=== DATA ===
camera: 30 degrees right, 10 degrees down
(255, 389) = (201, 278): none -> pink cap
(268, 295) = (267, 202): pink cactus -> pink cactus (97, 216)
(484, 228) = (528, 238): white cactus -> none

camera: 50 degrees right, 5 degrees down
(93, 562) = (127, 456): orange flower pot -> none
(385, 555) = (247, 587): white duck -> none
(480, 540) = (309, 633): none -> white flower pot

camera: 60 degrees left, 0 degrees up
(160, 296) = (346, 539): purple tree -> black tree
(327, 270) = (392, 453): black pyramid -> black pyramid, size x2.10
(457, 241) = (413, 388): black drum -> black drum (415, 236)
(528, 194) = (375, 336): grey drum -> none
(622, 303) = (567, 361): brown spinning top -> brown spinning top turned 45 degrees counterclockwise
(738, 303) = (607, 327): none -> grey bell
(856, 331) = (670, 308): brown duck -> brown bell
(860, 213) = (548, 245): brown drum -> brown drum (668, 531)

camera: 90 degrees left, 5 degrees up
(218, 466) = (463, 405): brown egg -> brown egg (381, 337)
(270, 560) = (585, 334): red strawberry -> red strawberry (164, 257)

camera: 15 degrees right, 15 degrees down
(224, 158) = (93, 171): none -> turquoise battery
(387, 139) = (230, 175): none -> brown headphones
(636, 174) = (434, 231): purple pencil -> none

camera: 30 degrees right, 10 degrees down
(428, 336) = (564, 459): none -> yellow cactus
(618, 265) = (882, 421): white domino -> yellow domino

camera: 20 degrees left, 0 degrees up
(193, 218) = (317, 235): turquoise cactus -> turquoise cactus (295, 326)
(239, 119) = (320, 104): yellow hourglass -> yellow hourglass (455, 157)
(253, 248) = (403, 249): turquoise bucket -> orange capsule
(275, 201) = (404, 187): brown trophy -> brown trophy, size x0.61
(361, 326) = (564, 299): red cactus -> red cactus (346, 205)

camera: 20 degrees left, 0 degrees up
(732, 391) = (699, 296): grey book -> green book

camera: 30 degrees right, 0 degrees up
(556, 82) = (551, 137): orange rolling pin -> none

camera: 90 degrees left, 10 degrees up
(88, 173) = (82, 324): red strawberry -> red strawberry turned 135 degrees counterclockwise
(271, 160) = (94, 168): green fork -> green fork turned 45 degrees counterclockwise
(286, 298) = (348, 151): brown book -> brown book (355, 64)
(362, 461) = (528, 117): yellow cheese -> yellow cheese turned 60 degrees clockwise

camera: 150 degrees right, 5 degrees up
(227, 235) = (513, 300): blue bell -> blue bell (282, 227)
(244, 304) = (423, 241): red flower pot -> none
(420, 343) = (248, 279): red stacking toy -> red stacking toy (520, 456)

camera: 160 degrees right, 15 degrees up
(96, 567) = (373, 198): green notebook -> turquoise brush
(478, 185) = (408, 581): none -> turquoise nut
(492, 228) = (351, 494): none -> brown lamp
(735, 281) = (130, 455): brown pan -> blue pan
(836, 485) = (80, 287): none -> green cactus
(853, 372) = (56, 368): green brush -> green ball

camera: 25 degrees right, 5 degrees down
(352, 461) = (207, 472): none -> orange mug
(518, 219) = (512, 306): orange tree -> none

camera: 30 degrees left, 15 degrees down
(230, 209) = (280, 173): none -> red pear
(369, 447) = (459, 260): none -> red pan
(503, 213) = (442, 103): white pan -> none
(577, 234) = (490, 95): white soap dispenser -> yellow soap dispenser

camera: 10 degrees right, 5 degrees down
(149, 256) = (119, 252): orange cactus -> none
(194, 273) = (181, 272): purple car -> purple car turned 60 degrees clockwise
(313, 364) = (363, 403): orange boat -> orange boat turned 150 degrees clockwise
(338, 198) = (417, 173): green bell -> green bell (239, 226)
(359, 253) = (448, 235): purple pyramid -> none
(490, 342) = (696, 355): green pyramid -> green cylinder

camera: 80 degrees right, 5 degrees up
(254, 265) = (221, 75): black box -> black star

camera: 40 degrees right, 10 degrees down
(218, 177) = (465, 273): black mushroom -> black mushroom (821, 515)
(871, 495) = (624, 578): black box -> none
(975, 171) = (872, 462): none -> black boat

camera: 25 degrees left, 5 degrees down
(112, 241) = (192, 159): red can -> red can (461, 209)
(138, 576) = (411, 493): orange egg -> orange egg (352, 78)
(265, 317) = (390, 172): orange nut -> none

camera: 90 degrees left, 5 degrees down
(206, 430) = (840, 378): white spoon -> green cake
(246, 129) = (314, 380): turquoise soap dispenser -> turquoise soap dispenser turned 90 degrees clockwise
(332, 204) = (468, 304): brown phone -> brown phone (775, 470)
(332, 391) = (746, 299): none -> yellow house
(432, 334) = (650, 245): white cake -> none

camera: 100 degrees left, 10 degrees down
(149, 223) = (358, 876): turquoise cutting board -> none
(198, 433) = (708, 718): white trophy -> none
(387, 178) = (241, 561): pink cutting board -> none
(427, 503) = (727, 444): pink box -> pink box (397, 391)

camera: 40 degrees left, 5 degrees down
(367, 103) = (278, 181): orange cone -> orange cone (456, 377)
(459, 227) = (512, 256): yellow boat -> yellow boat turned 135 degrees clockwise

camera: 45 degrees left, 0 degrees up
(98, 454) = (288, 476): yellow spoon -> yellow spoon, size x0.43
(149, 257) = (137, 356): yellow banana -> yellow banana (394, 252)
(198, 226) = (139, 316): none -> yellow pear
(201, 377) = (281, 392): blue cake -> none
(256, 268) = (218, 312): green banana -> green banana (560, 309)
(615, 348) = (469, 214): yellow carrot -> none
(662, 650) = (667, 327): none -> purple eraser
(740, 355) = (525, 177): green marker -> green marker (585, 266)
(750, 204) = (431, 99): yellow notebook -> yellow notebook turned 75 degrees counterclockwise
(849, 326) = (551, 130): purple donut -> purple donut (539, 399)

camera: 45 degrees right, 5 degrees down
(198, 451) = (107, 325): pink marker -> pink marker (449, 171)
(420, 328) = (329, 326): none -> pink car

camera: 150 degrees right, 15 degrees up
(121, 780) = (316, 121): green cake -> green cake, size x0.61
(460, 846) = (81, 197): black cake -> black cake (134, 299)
===
One number answers this exercise: the count of lines above in which the word "cake" appears.

## RESULT OF THIS EXERCISE
5